(Task description) Whenever the word "VBAT" turns up in a line below, that line should be copied.

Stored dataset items
┌────────

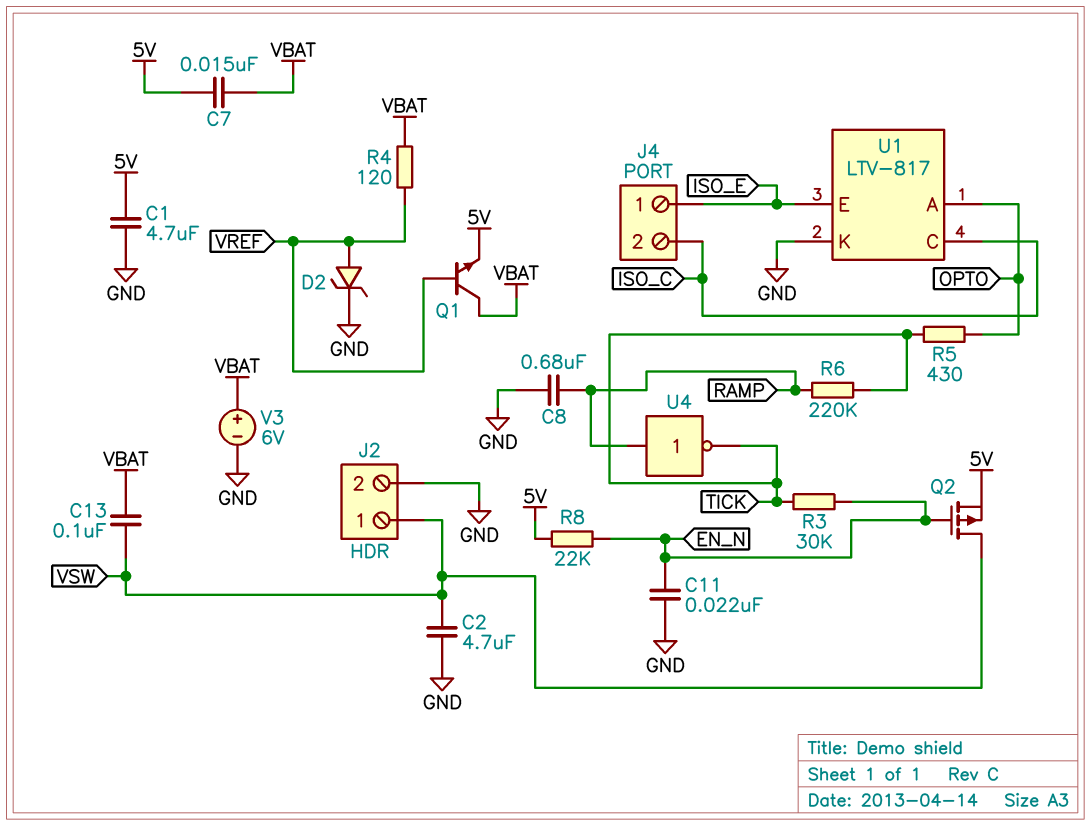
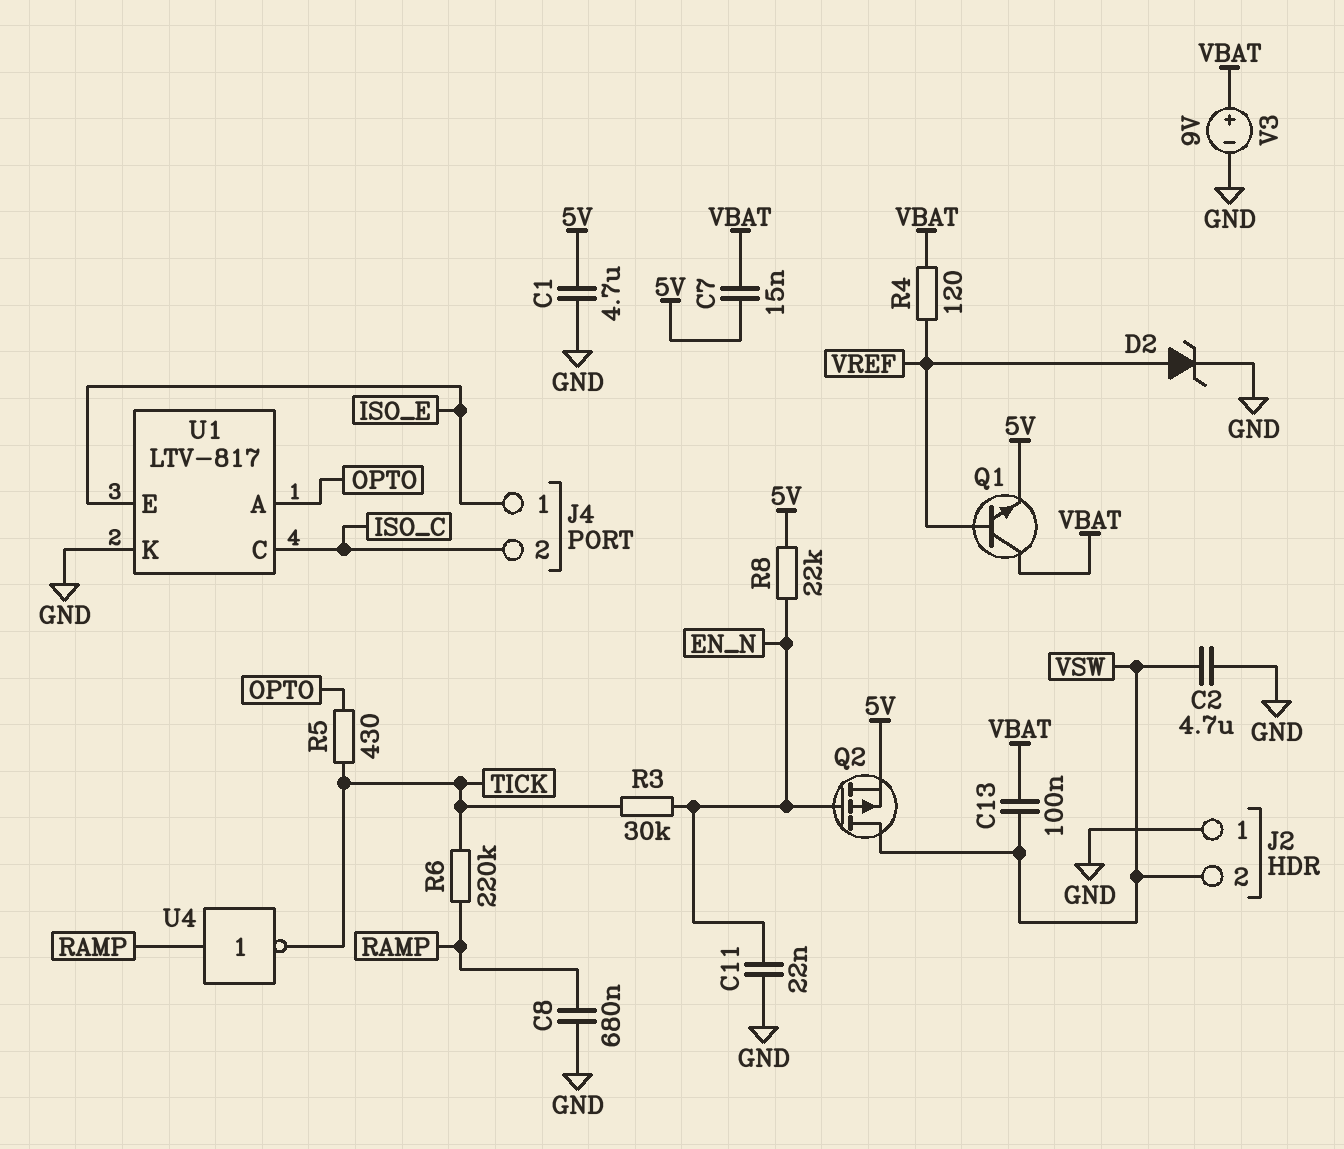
J2 pin 1: VSW -> GND
J2 pin 2: GND -> VSW
V3: 6V (plus VBAT, minus GND) -> 9V (plus VBAT, minus GND)

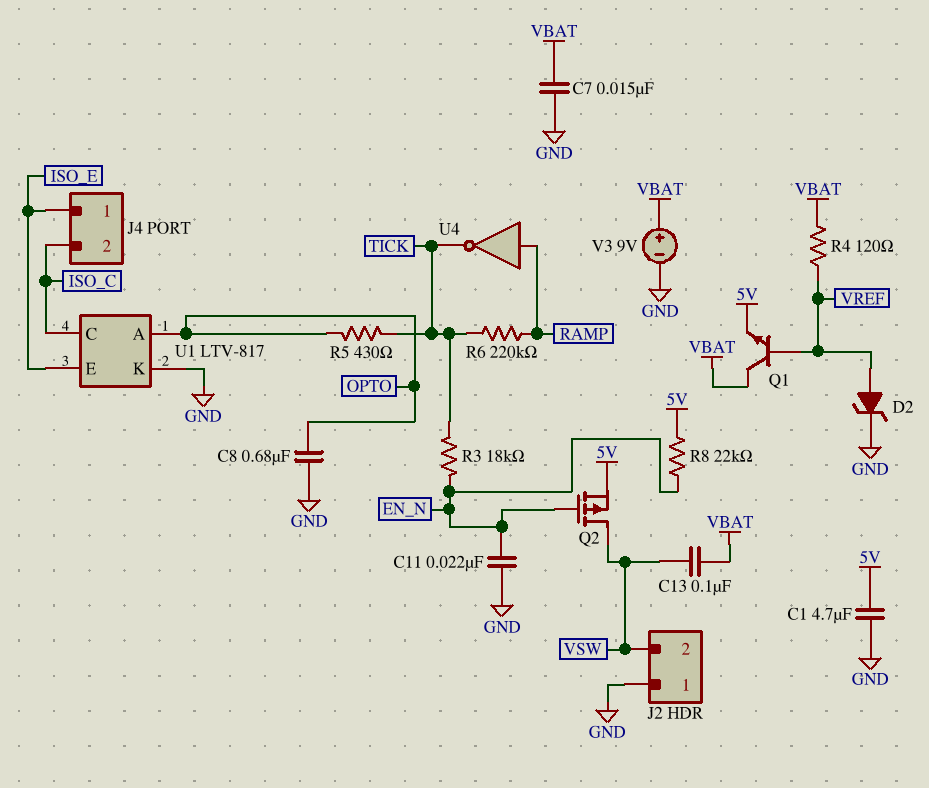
C2: 4.7uF (GND, VSW) -> none
C7: 15nF (5V, VBAT) -> 15nF (GND, VBAT)
C8: 680nF (GND, RAMP) -> 680nF (GND, OPTO)
R3: 30k (EN_N, TICK) -> 18k (EN_N, TICK)

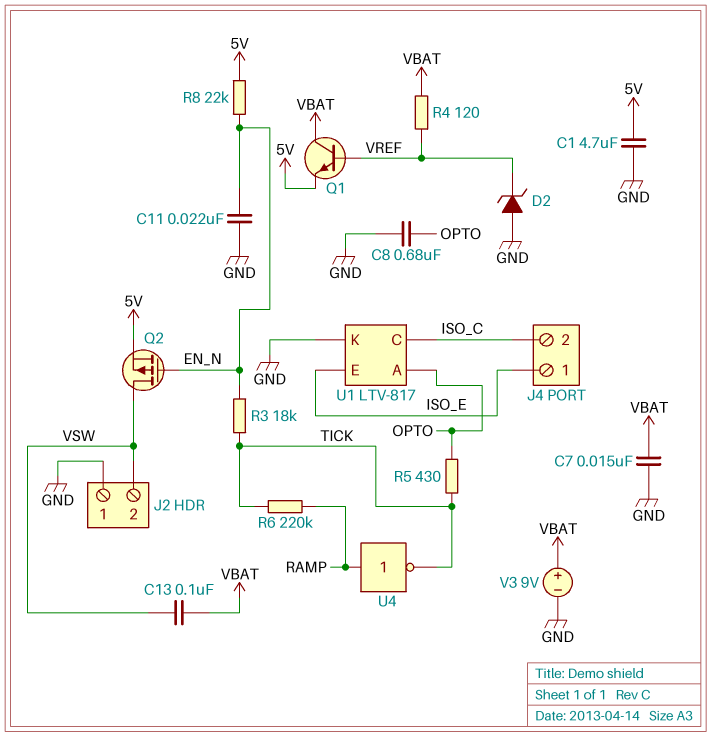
D2: zener (A VREF, K GND) -> zener (A GND, K VREF)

└────────

(Answer to this task)
V3: 6V (plus VBAT, minus GND) -> 9V (plus VBAT, minus GND)
C7: 15nF (5V, VBAT) -> 15nF (GND, VBAT)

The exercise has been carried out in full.